[Data extracted from a collection]
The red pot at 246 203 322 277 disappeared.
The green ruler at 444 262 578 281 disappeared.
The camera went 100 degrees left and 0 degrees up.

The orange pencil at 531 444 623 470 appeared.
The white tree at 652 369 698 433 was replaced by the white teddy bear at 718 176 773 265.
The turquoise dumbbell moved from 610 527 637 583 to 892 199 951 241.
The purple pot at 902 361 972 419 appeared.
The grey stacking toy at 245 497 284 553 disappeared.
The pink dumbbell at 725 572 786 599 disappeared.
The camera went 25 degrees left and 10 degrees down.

...

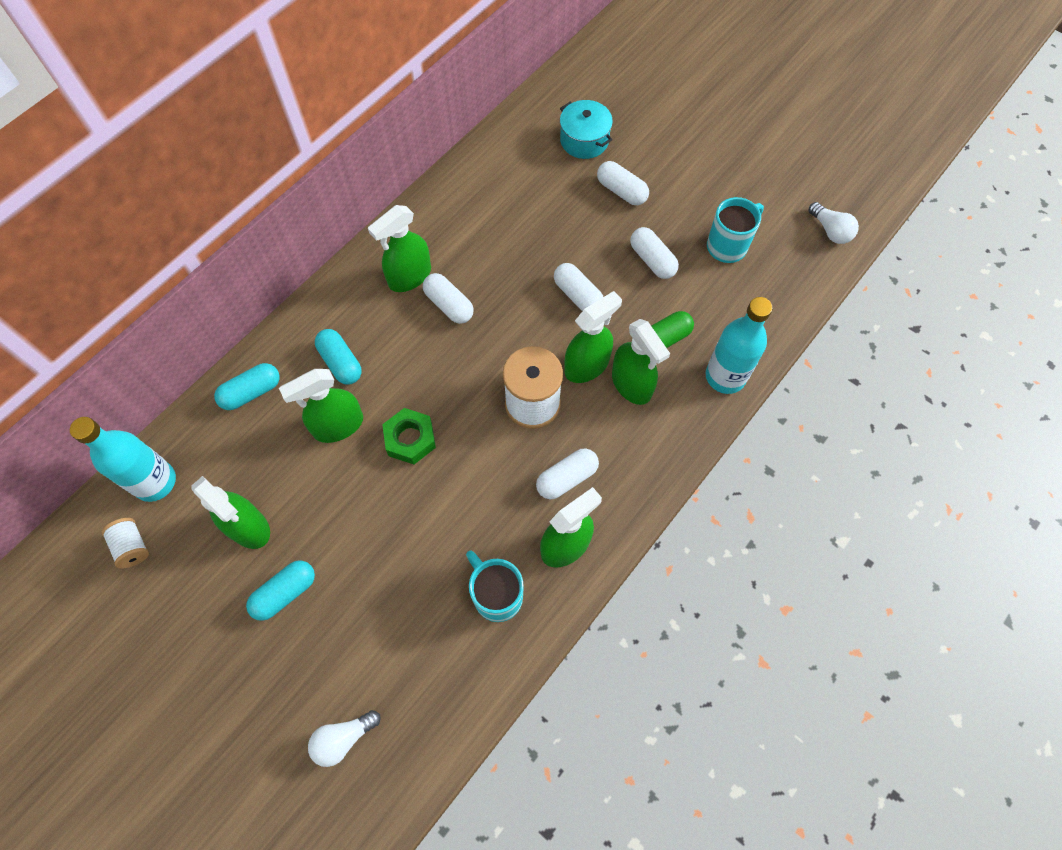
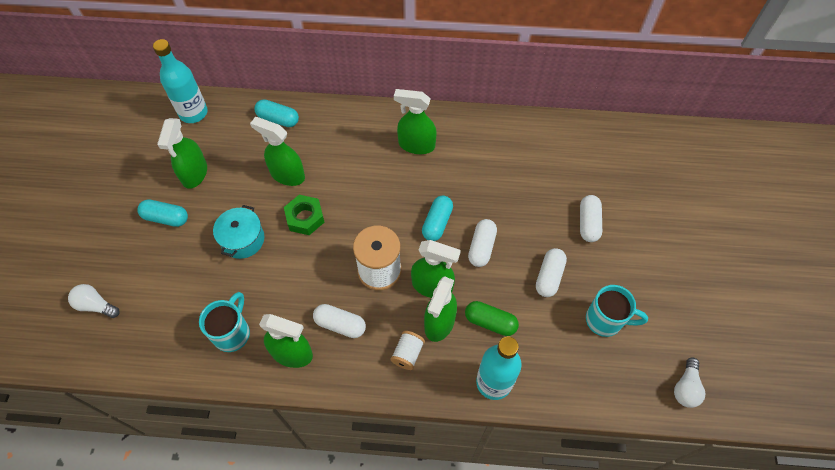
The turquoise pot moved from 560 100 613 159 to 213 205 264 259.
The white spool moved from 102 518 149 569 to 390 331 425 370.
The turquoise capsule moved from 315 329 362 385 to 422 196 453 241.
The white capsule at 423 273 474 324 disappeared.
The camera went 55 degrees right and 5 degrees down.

▶ TASK DESCRIPTION
Among the records above, repeat exactly the line with "The red pot at 246 203 322 277 disappeared.", the line with "The green ruler", and every line in between, and only those.

▶ RESPONSE BELOW
The red pot at 246 203 322 277 disappeared.
The green ruler at 444 262 578 281 disappeared.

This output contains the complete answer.